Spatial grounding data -
[Start of section]

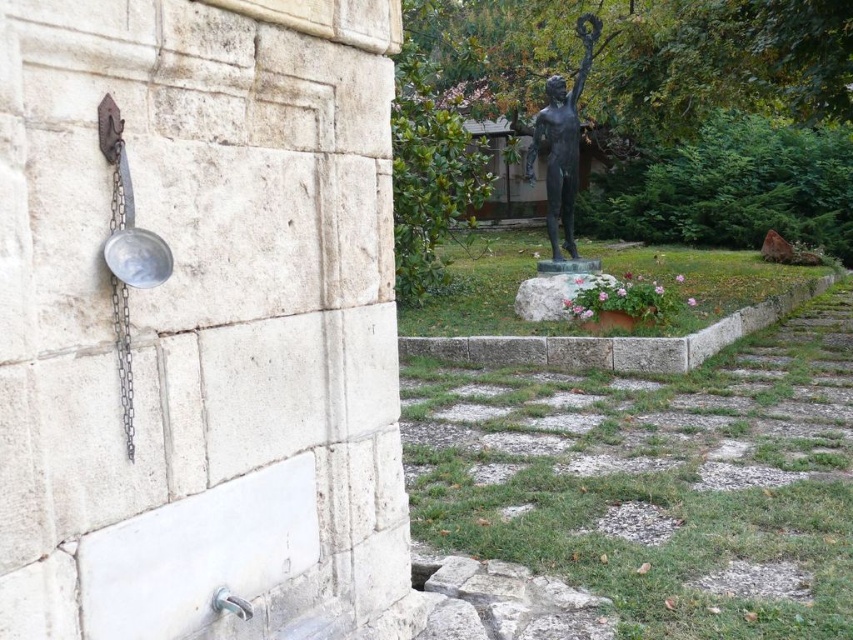
Which is more to the left, bronze statue at center or white stone at center?

Positioned to the left is white stone at center.

Who is shorter, bronze statue at center or white stone at center?

white stone at center

Is point (578, 68) less distant than point (549, 301)?

No.

This screenshot has width=853, height=640. I want to click on bronze statue at center, so click(560, 141).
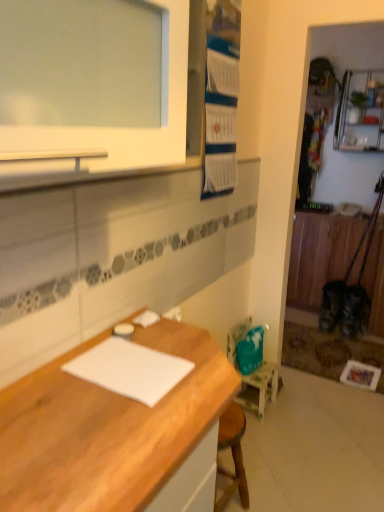
Question: From a real-world perspective, is teal fabric chair at lower right located higher than white paper at center?

Choices:
 (A) no
 (B) yes

Answer: (A)

Question: Is teal fabric chair at lower right oriented towards white paper at center?

Choices:
 (A) no
 (B) yes

Answer: (A)

Question: Does teal fabric chair at lower right have a greater height compared to white paper at center?

Choices:
 (A) no
 (B) yes

Answer: (B)

Question: Considering the relative sizes of teal fabric chair at lower right and white paper at center in the image provided, is teal fabric chair at lower right shorter than white paper at center?

Choices:
 (A) yes
 (B) no

Answer: (B)

Question: Considering the relative sizes of teal fabric chair at lower right and white paper at center in the image provided, is teal fabric chair at lower right bigger than white paper at center?

Choices:
 (A) no
 (B) yes

Answer: (B)

Question: From the image's perspective, relative to wooden desk at lower left, is teal fabric chair at lower right above or below?

Choices:
 (A) below
 (B) above

Answer: (B)

Question: In terms of width, does teal fabric chair at lower right look wider or thinner when compared to wooden desk at lower left?

Choices:
 (A) thin
 (B) wide

Answer: (A)

Question: Considering the positions of teal fabric chair at lower right and wooden desk at lower left in the image, is teal fabric chair at lower right taller or shorter than wooden desk at lower left?

Choices:
 (A) tall
 (B) short

Answer: (B)

Question: Considering the positions of teal fabric chair at lower right and wooden desk at lower left in the image, is teal fabric chair at lower right bigger or smaller than wooden desk at lower left?

Choices:
 (A) big
 (B) small

Answer: (B)

Question: Is point (377, 96) closer or farther from the camera than point (269, 393)?

Choices:
 (A) farther
 (B) closer

Answer: (A)

Question: Is metallic silver shelf at upper right in front of or behind teal fabric chair at lower right in the image?

Choices:
 (A) front
 (B) behind

Answer: (B)

Question: From the image's perspective, relative to teal fabric chair at lower right, is metallic silver shelf at upper right above or below?

Choices:
 (A) below
 (B) above

Answer: (B)

Question: In terms of width, does metallic silver shelf at upper right look wider or thinner when compared to teal fabric chair at lower right?

Choices:
 (A) wide
 (B) thin

Answer: (A)

Question: From the image's perspective, is teal fabric chair at lower right positioned above or below white paper at center?

Choices:
 (A) above
 (B) below

Answer: (B)

Question: Is point (233, 365) closer or farther from the camera than point (178, 371)?

Choices:
 (A) closer
 (B) farther

Answer: (B)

[End of section]

Copy out all of the rows above word for word. Leave the pictures out.

Which is more to the left, bronze statue at center or white stone at center?

Positioned to the left is white stone at center.

Who is shorter, bronze statue at center or white stone at center?

white stone at center

Is point (578, 68) less distant than point (549, 301)?

No.

This screenshot has width=853, height=640. I want to click on bronze statue at center, so click(560, 141).
Question: From a real-world perspective, is teal fabric chair at lower right located higher than white paper at center?

Choices:
 (A) no
 (B) yes

Answer: (A)

Question: Is teal fabric chair at lower right oriented towards white paper at center?

Choices:
 (A) no
 (B) yes

Answer: (A)

Question: Does teal fabric chair at lower right have a greater height compared to white paper at center?

Choices:
 (A) no
 (B) yes

Answer: (B)

Question: Considering the relative sizes of teal fabric chair at lower right and white paper at center in the image provided, is teal fabric chair at lower right shorter than white paper at center?

Choices:
 (A) yes
 (B) no

Answer: (B)

Question: Considering the relative sizes of teal fabric chair at lower right and white paper at center in the image provided, is teal fabric chair at lower right bigger than white paper at center?

Choices:
 (A) no
 (B) yes

Answer: (B)

Question: From the image's perspective, relative to wooden desk at lower left, is teal fabric chair at lower right above or below?

Choices:
 (A) below
 (B) above

Answer: (B)

Question: In terms of width, does teal fabric chair at lower right look wider or thinner when compared to wooden desk at lower left?

Choices:
 (A) thin
 (B) wide

Answer: (A)

Question: Considering the positions of teal fabric chair at lower right and wooden desk at lower left in the image, is teal fabric chair at lower right taller or shorter than wooden desk at lower left?

Choices:
 (A) tall
 (B) short

Answer: (B)

Question: Considering the positions of teal fabric chair at lower right and wooden desk at lower left in the image, is teal fabric chair at lower right bigger or smaller than wooden desk at lower left?

Choices:
 (A) big
 (B) small

Answer: (B)

Question: Is point (377, 96) closer or farther from the camera than point (269, 393)?

Choices:
 (A) farther
 (B) closer

Answer: (A)

Question: Is metallic silver shelf at upper right in front of or behind teal fabric chair at lower right in the image?

Choices:
 (A) front
 (B) behind

Answer: (B)

Question: From the image's perspective, relative to teal fabric chair at lower right, is metallic silver shelf at upper right above or below?

Choices:
 (A) below
 (B) above

Answer: (B)

Question: In terms of width, does metallic silver shelf at upper right look wider or thinner when compared to teal fabric chair at lower right?

Choices:
 (A) wide
 (B) thin

Answer: (A)

Question: From the image's perspective, is teal fabric chair at lower right positioned above or below white paper at center?

Choices:
 (A) above
 (B) below

Answer: (B)

Question: Is point (233, 365) closer or farther from the camera than point (178, 371)?

Choices:
 (A) closer
 (B) farther

Answer: (B)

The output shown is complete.